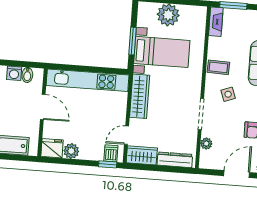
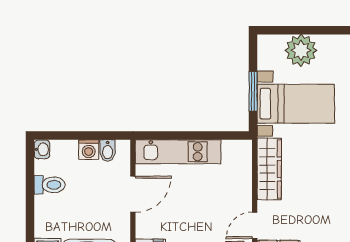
kitchen unit: (88, 80) -> (178, 152), width x0.73
door: (43, 107) -> (133, 194), hinge flipped

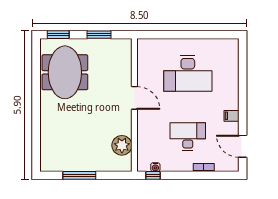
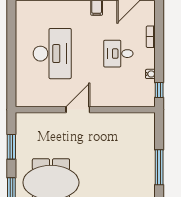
desk: (188, 137) -> (118, 54), width x0.73
plant: (122, 145) -> (128, 123), removed
water cooler: (155, 167) -> (150, 74), moved

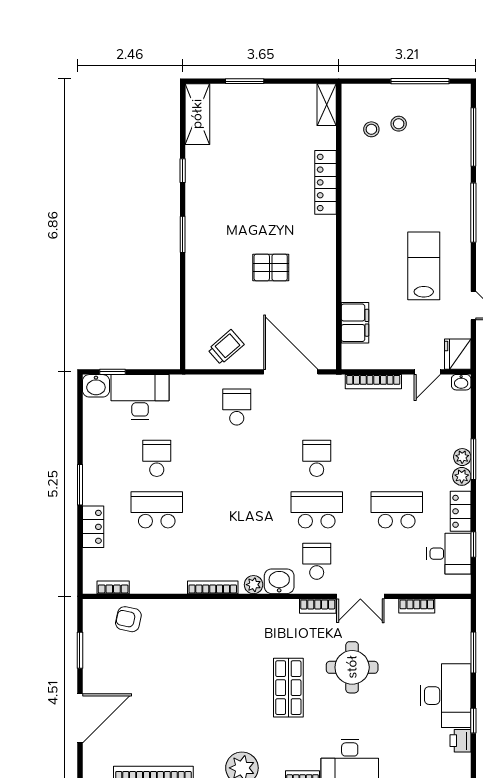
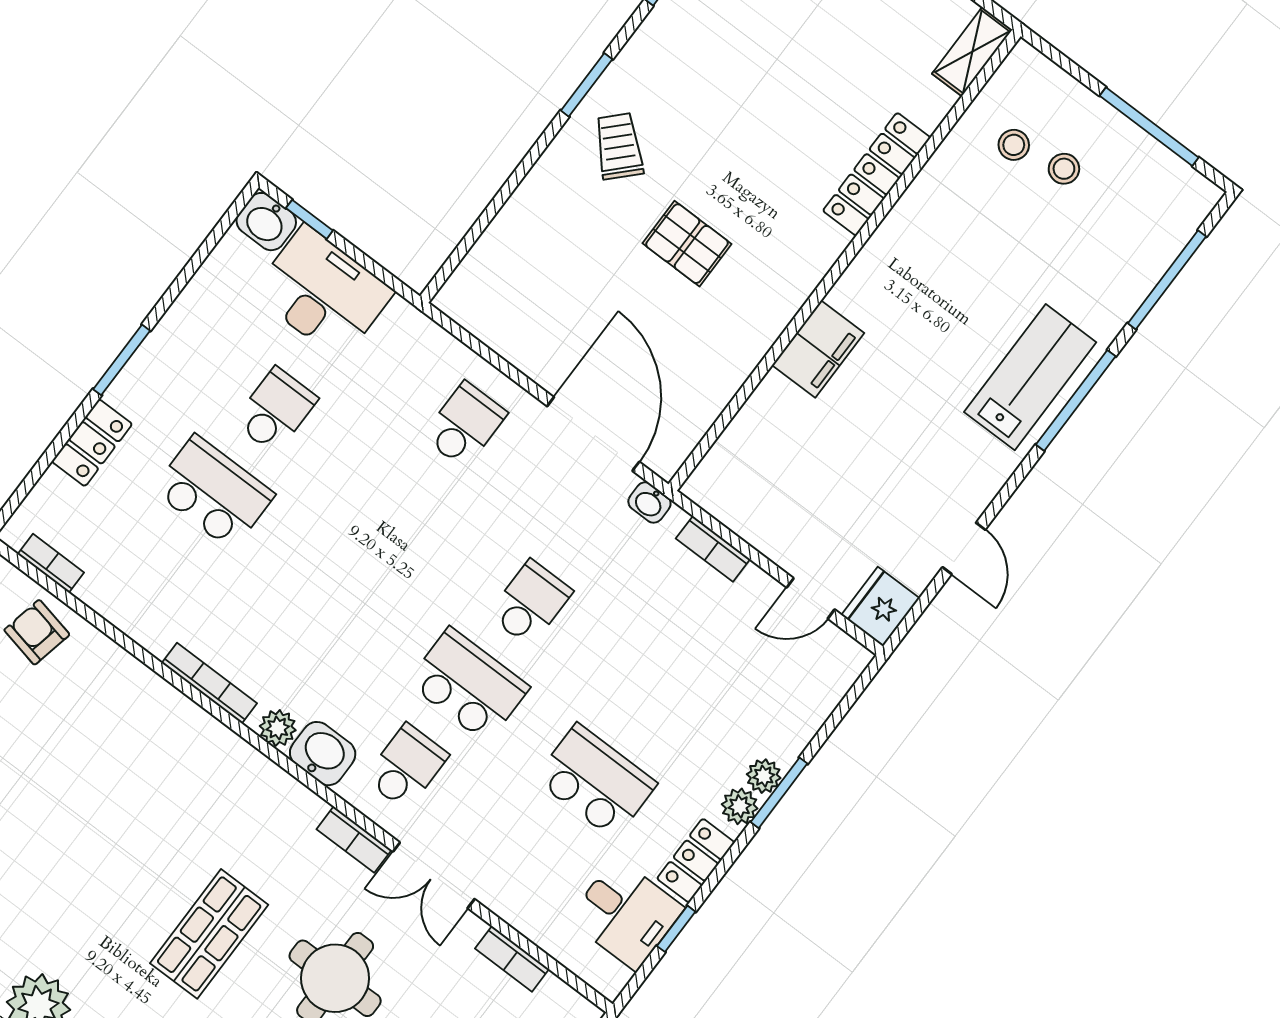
lab bench: (424, 266) -> (1030, 377), moved
filing cabinet: (355, 323) -> (818, 349), moved
trolley: (226, 347) -> (619, 146), moved, turned -95
bookcase: (373, 382) -> (713, 549), width x0.64
washbasin: (461, 382) -> (649, 502), moved

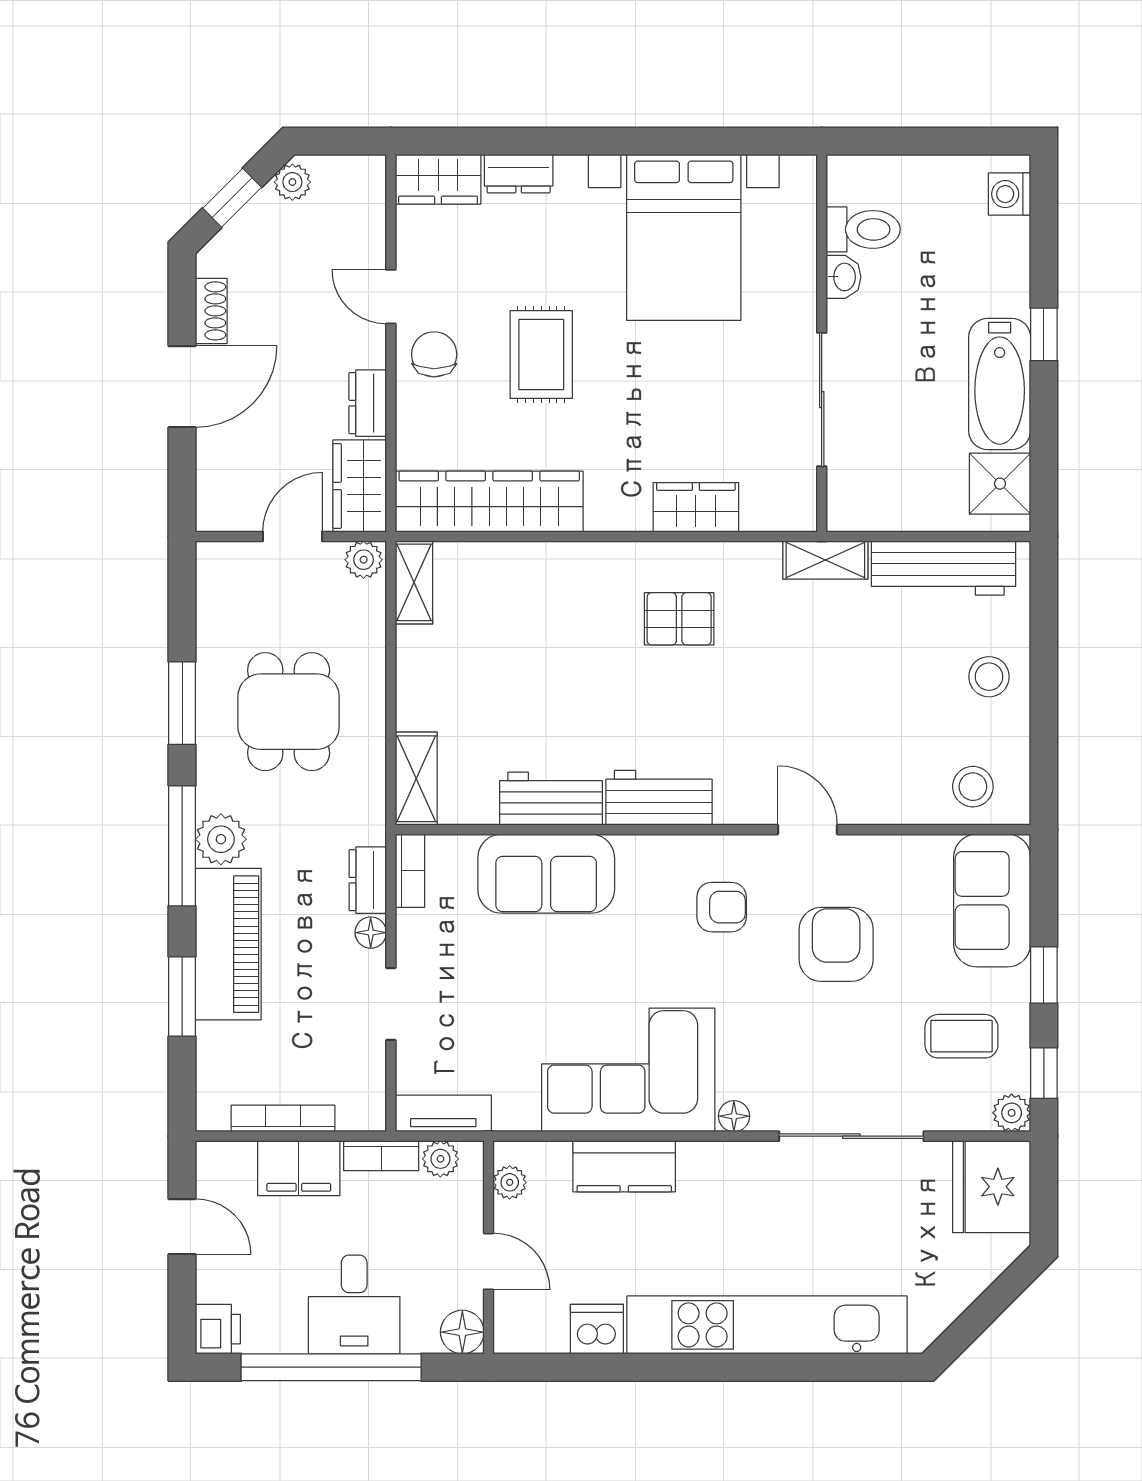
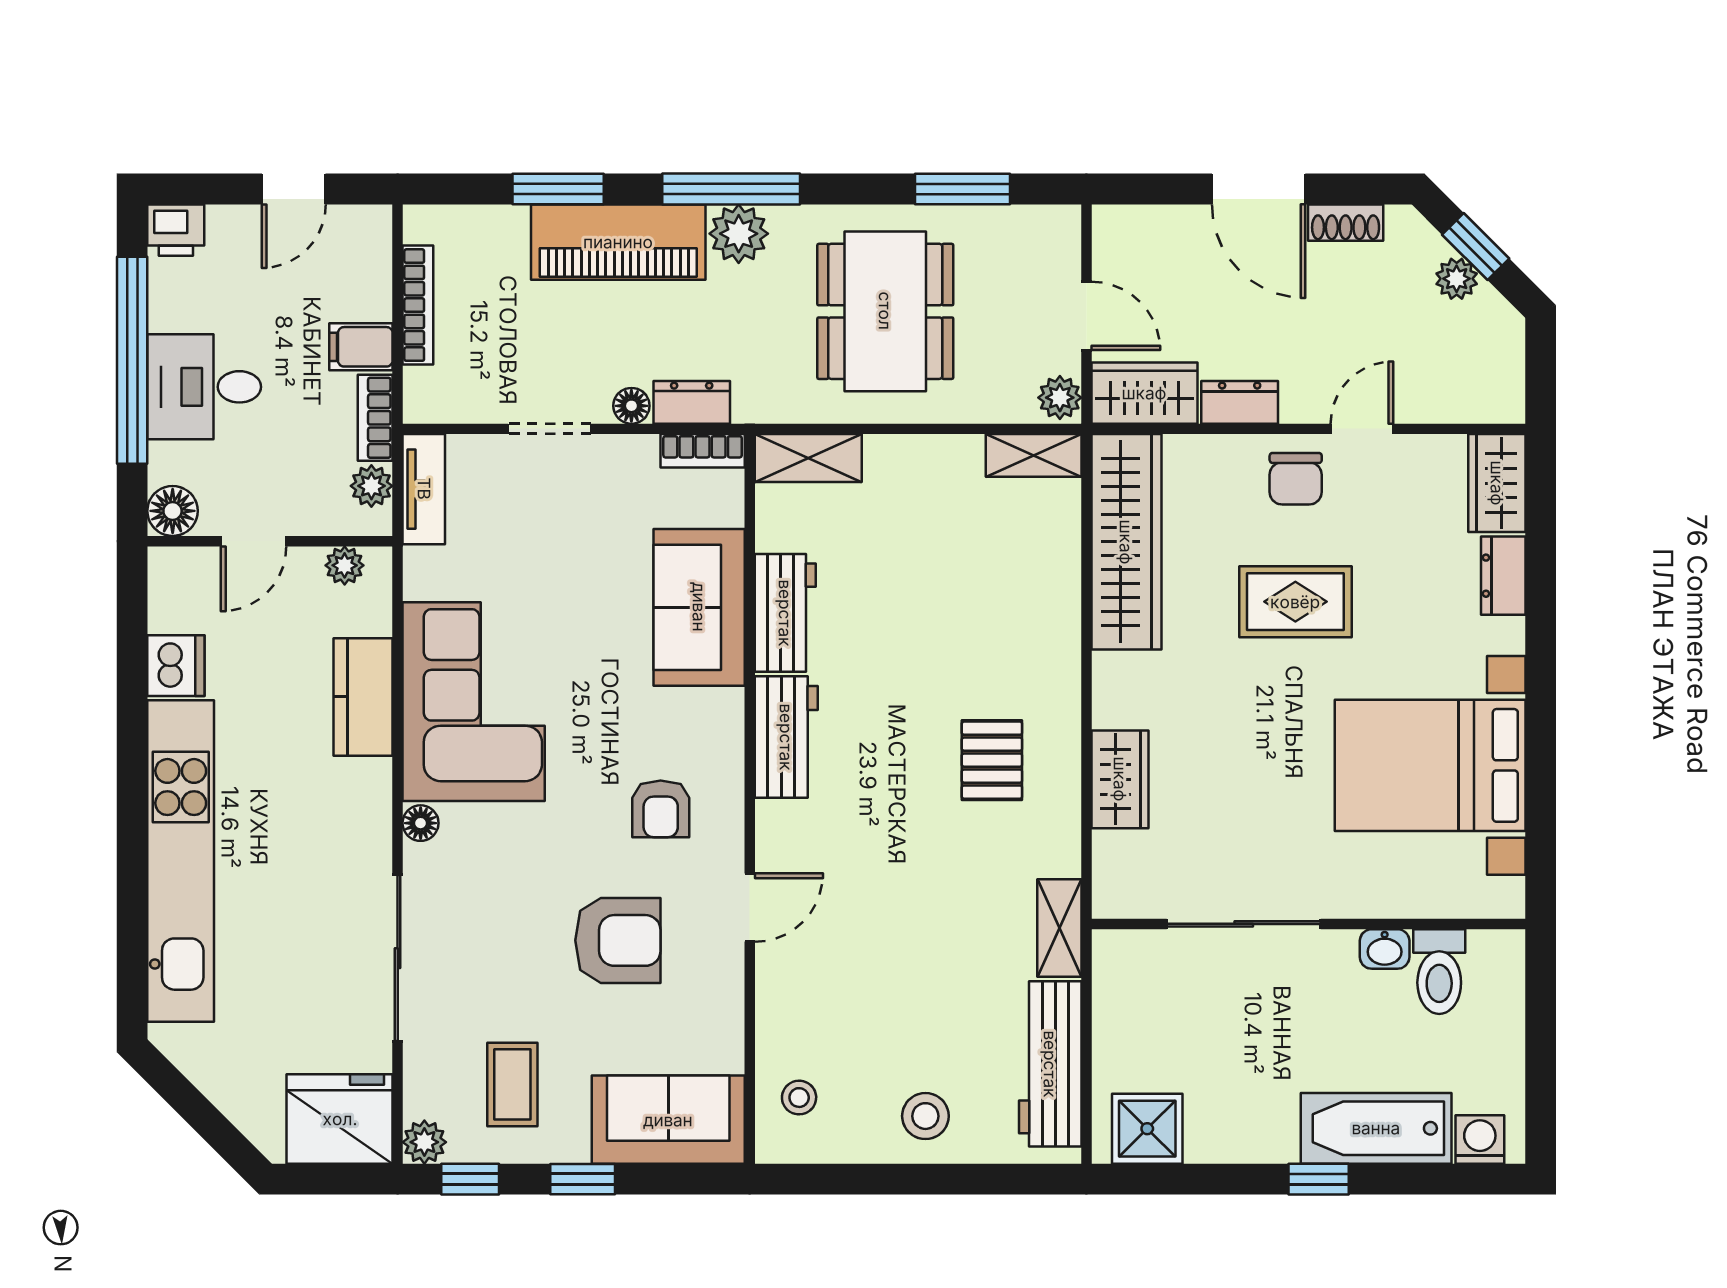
plant: (292, 182) -> (1457, 279), moved
chair: (434, 354) -> (1296, 479), turned 90
bathtub: (1000, 384) -> (1376, 1128), moved
window: (182, 703) -> (962, 189), moved
dining table: (289, 712) -> (885, 311), width x1.38
stool: (973, 787) -> (799, 1098), width x0.73, depth x0.73
filing cabinet: (299, 1168) -> (361, 347), width x0.50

........

Gather each line of the listing that holds the string "width".

■ Answer area:
kitchen unit: (88, 80) -> (178, 152), width x0.73
desk: (188, 137) -> (118, 54), width x0.73
bookcase: (373, 382) -> (713, 549), width x0.64
dining table: (289, 712) -> (885, 311), width x1.38
stool: (973, 787) -> (799, 1098), width x0.73, depth x0.73
filing cabinet: (299, 1168) -> (361, 347), width x0.50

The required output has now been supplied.